(Beginning of Material provided)

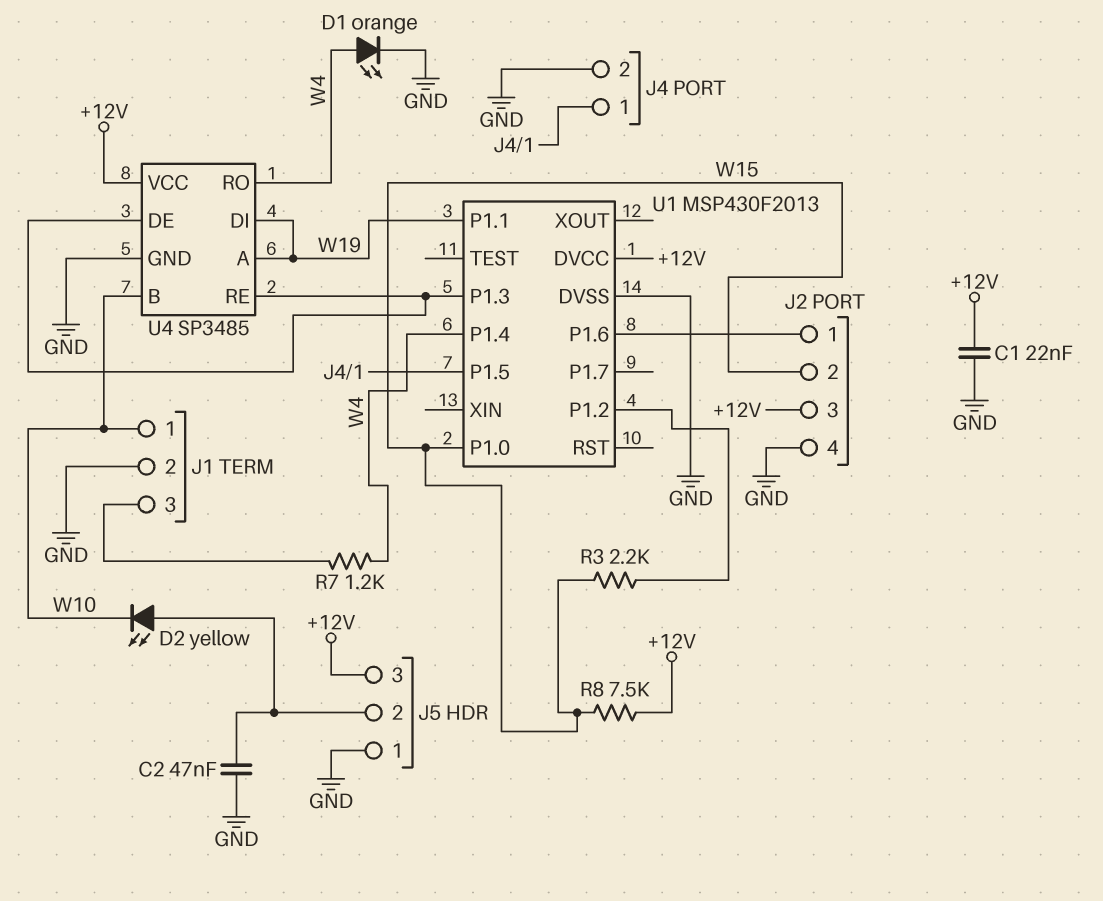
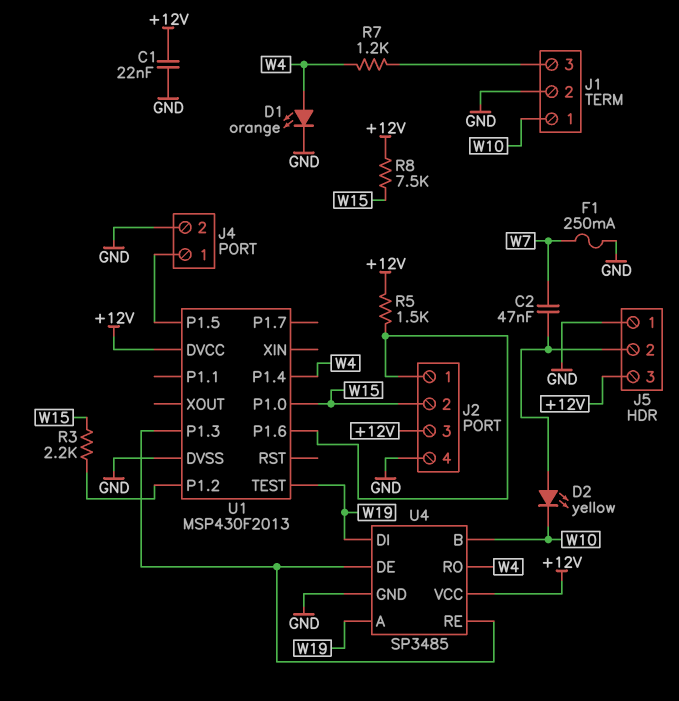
C2: 47nF (GND, J5/2) -> 47nF (J5/2, W7)
F1: none -> 250mA (GND, W7)
R5: none -> 1.5k (+12V, J2/1)
U1 pin P1.1: W19 -> none
U1 pin TEST: none -> W19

(End of Material provided)

_Description of the task_:
Retrieve each line from the records above where the word "none" occurs.

_Output for this exercise_:
F1: none -> 250mA (GND, W7)
R5: none -> 1.5k (+12V, J2/1)
U1 pin P1.1: W19 -> none
U1 pin TEST: none -> W19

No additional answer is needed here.